What is being asked » Below are records; work out how many of their lines contain the word "none" and reply with the number only.

[Records shown — start]

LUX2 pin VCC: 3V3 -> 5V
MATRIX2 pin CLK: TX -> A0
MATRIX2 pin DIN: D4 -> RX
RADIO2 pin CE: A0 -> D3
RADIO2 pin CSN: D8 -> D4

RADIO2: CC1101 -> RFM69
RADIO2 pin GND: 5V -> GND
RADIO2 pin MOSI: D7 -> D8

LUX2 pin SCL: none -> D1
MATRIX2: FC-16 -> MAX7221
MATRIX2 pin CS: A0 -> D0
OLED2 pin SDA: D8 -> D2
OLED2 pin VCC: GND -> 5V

[Records shown — finish]
[Records shown — start]

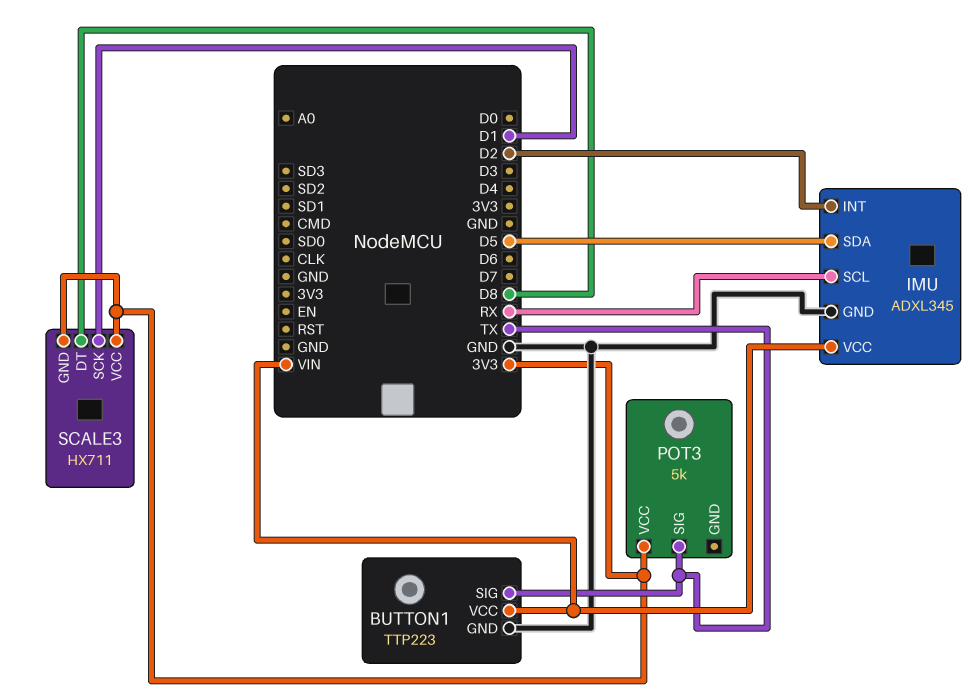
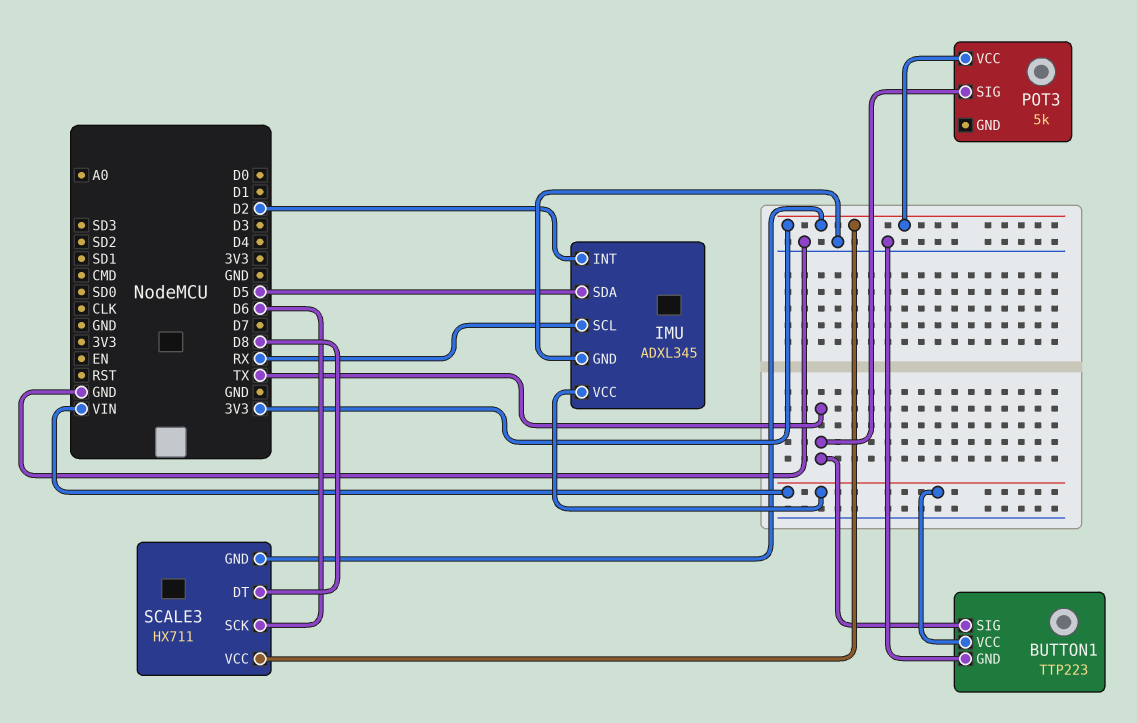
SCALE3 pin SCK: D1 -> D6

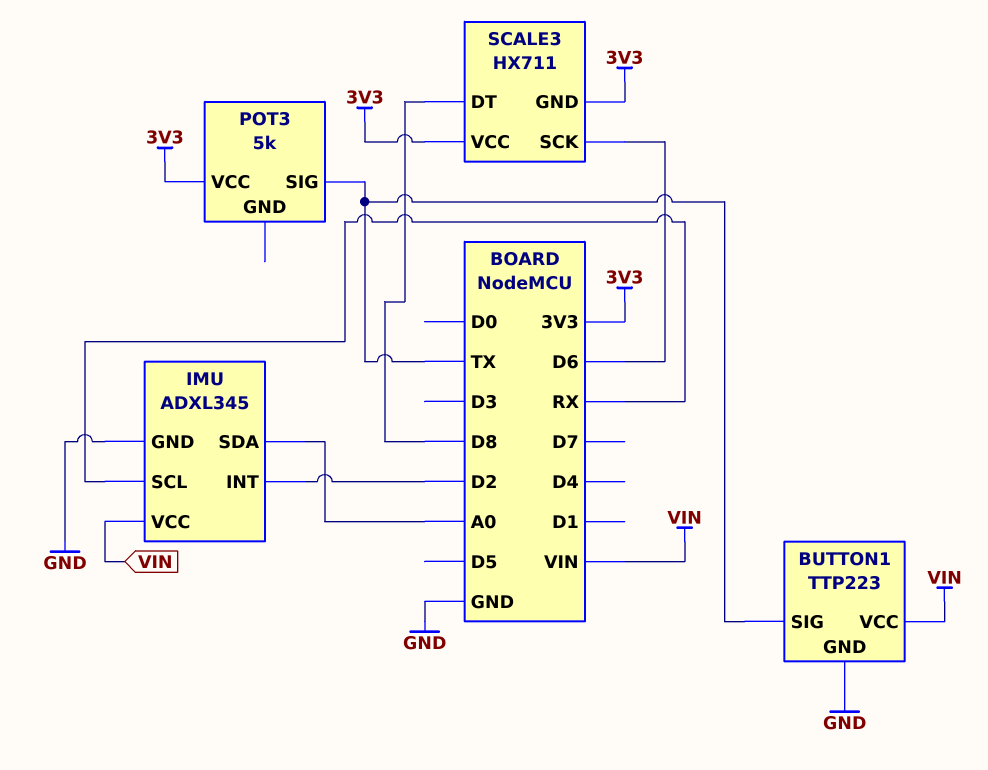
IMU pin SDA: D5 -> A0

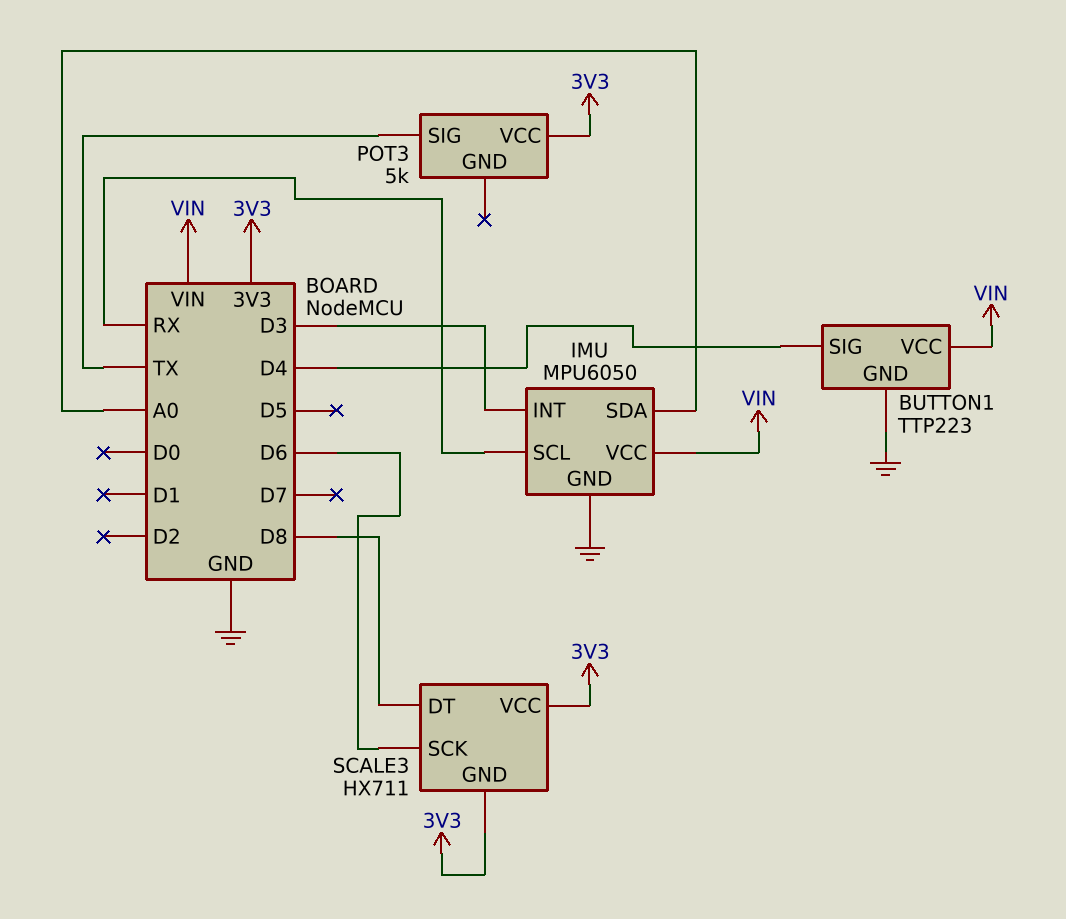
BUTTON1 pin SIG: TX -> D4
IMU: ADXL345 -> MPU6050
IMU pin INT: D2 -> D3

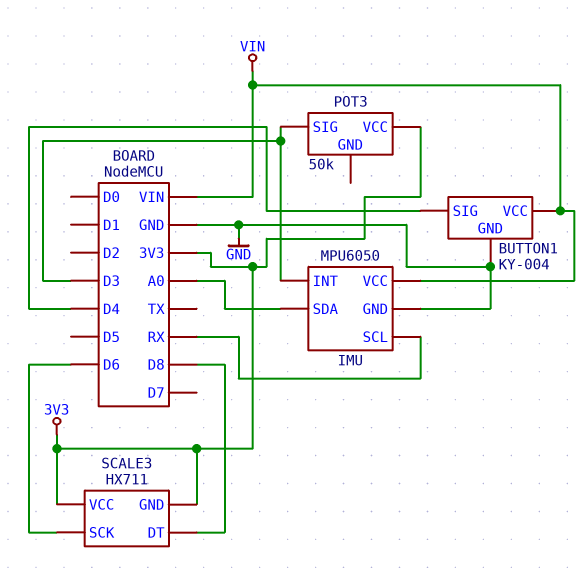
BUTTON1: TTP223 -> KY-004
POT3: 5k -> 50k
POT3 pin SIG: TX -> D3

[Records shown — finish]
[Records shown — start]

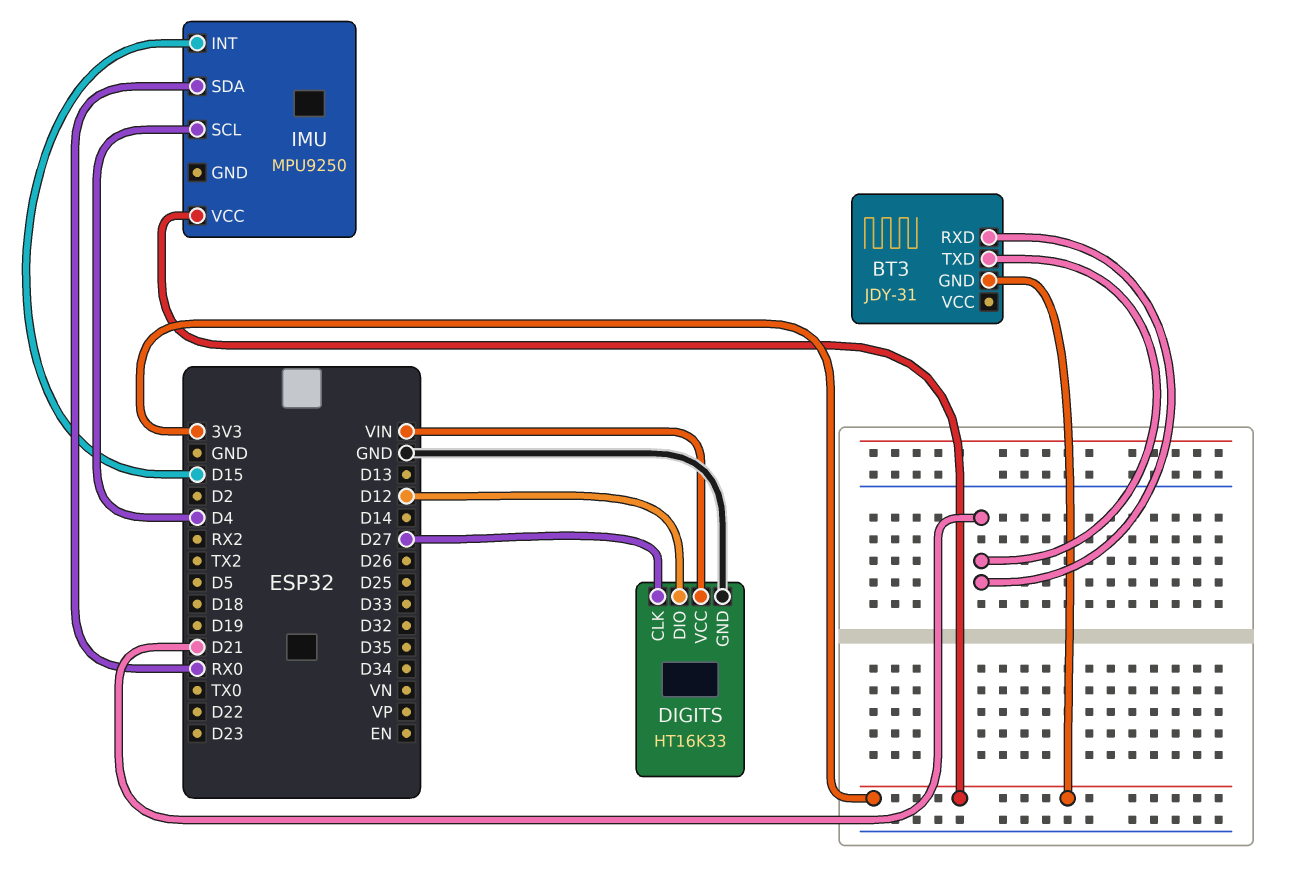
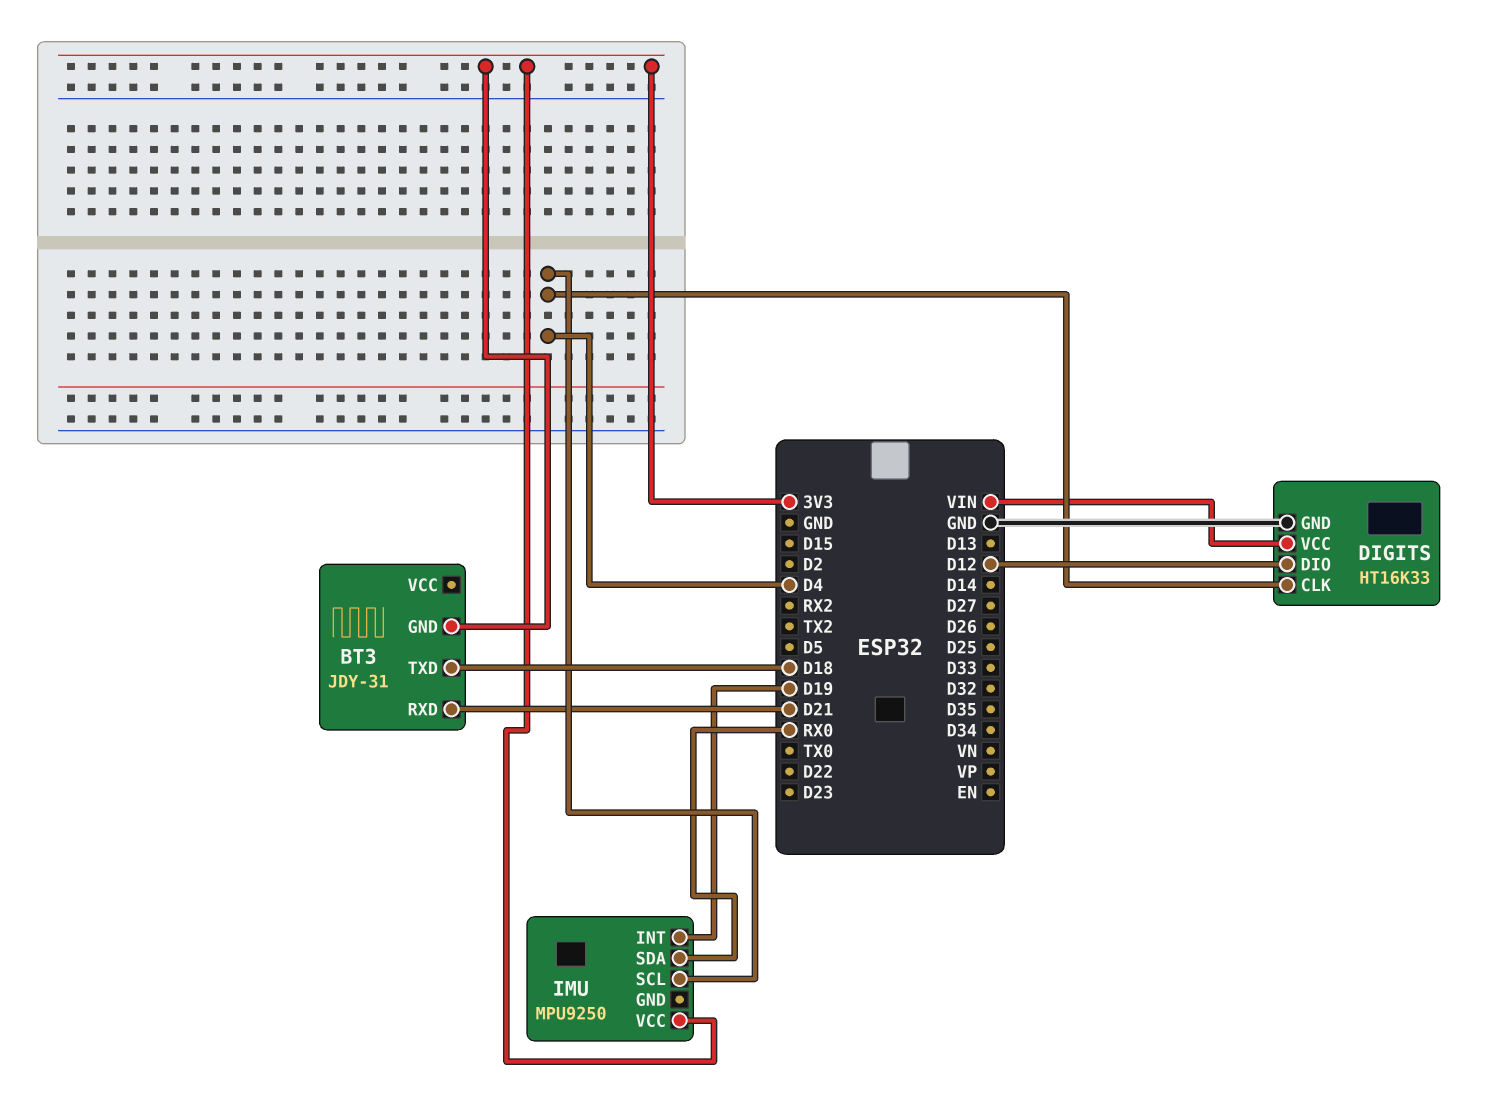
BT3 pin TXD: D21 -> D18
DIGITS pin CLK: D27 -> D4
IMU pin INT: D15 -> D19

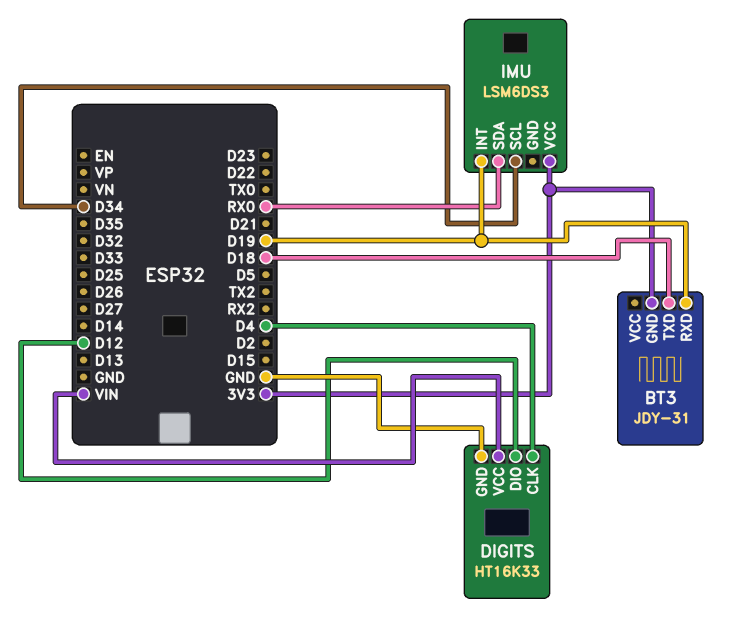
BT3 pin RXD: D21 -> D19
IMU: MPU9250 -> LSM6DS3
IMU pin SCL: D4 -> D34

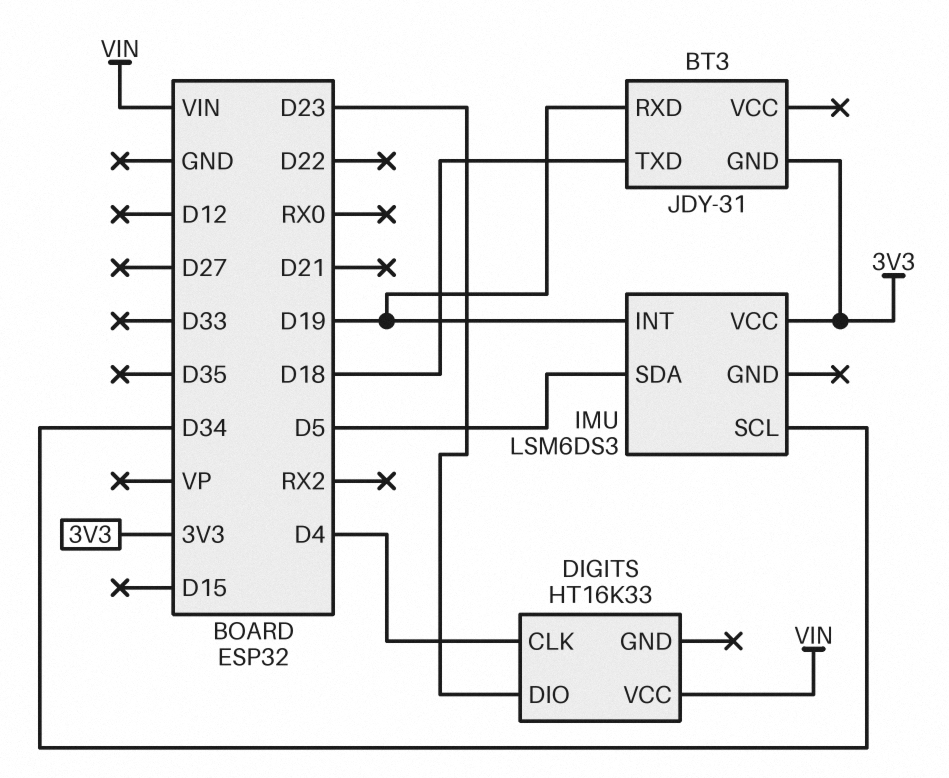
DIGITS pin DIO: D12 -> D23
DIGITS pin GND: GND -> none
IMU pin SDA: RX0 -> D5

[Records shown — finish]

Answer section » 2